Retype the records below from their first line through the line holding "yellow cross: (115, 66) -> (168, 139), moved", including both ends and no pictures.

[Stored records]
=== Begin Enclosure ===
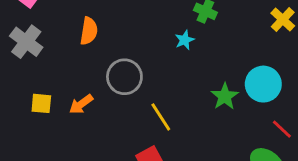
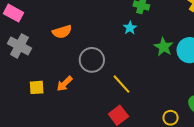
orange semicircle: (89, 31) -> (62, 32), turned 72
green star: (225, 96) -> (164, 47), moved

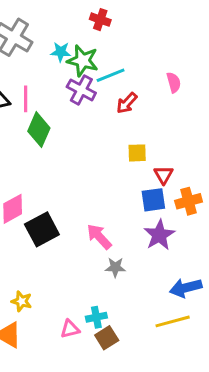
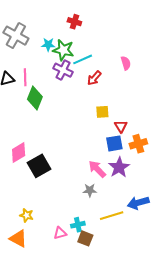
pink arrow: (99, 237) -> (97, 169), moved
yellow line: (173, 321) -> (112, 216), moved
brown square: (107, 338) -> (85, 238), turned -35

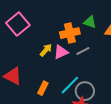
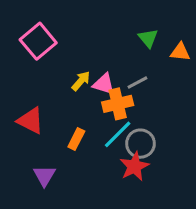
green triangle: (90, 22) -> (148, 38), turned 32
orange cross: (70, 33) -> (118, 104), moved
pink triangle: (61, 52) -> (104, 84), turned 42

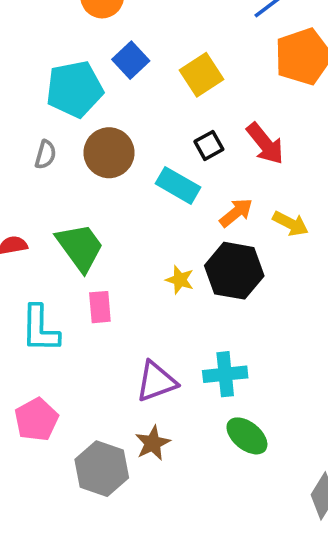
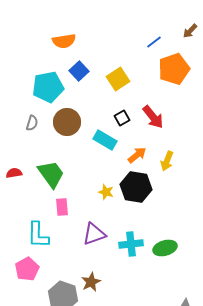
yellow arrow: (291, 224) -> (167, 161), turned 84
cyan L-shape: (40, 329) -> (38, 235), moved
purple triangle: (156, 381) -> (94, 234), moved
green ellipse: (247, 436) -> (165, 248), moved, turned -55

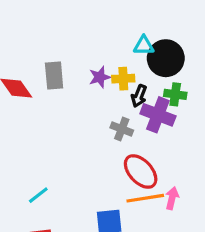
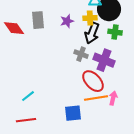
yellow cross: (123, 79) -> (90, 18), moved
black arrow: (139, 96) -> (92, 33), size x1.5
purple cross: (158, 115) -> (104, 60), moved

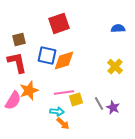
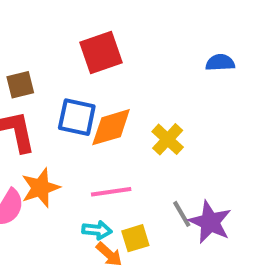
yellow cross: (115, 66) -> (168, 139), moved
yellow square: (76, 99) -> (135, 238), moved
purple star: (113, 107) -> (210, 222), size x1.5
=== End Enclosure ===
## Exercise result
orange semicircle: (89, 31) -> (62, 32), turned 72
green star: (225, 96) -> (164, 47), moved

pink arrow: (99, 237) -> (97, 169), moved
yellow line: (173, 321) -> (112, 216), moved
brown square: (107, 338) -> (85, 238), turned -35

green triangle: (90, 22) -> (148, 38), turned 32
orange cross: (70, 33) -> (118, 104), moved
pink triangle: (61, 52) -> (104, 84), turned 42

yellow arrow: (291, 224) -> (167, 161), turned 84
cyan L-shape: (40, 329) -> (38, 235), moved
purple triangle: (156, 381) -> (94, 234), moved
green ellipse: (247, 436) -> (165, 248), moved, turned -55

yellow cross: (123, 79) -> (90, 18), moved
black arrow: (139, 96) -> (92, 33), size x1.5
purple cross: (158, 115) -> (104, 60), moved

yellow cross: (115, 66) -> (168, 139), moved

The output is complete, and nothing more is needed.